◆ Records for this exercise ◆

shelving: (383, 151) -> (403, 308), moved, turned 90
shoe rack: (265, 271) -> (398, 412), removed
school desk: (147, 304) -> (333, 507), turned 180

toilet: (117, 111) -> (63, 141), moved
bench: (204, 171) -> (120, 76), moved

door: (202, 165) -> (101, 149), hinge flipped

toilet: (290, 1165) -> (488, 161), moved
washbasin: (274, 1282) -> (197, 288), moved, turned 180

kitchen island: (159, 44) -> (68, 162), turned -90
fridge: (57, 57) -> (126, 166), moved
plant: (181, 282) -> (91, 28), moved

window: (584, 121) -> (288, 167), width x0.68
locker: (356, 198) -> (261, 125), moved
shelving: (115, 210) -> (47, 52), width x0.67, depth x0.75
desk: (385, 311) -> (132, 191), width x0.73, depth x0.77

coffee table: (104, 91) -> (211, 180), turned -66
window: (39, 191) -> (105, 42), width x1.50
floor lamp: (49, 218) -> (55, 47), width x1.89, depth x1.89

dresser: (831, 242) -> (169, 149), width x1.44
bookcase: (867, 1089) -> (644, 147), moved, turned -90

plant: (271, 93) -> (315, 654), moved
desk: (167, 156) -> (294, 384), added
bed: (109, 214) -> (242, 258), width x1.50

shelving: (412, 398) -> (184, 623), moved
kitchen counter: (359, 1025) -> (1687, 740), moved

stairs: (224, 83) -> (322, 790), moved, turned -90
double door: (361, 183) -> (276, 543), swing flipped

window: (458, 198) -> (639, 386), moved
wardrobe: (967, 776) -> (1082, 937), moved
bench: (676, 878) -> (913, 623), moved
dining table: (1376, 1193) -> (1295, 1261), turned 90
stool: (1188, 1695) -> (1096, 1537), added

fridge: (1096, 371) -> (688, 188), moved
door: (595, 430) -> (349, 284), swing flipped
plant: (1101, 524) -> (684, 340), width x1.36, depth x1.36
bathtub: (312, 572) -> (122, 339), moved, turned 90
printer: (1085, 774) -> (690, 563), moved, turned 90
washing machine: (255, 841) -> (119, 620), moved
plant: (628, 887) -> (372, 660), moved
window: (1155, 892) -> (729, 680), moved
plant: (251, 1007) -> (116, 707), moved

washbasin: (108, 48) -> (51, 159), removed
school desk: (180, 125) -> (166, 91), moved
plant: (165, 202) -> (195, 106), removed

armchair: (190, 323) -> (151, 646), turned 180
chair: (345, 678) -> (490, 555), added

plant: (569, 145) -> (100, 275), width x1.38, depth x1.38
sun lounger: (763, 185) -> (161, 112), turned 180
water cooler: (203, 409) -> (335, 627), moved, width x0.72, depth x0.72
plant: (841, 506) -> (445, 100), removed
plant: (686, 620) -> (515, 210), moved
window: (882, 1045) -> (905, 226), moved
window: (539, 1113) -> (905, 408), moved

◆ Task to carry out ◆
Print exactly the lines of the records from the one containing "window: (882, 1045) -> (905, 226), moved" through the end, and nothing besides them.

◆ Output of the task ◆
window: (882, 1045) -> (905, 226), moved
window: (539, 1113) -> (905, 408), moved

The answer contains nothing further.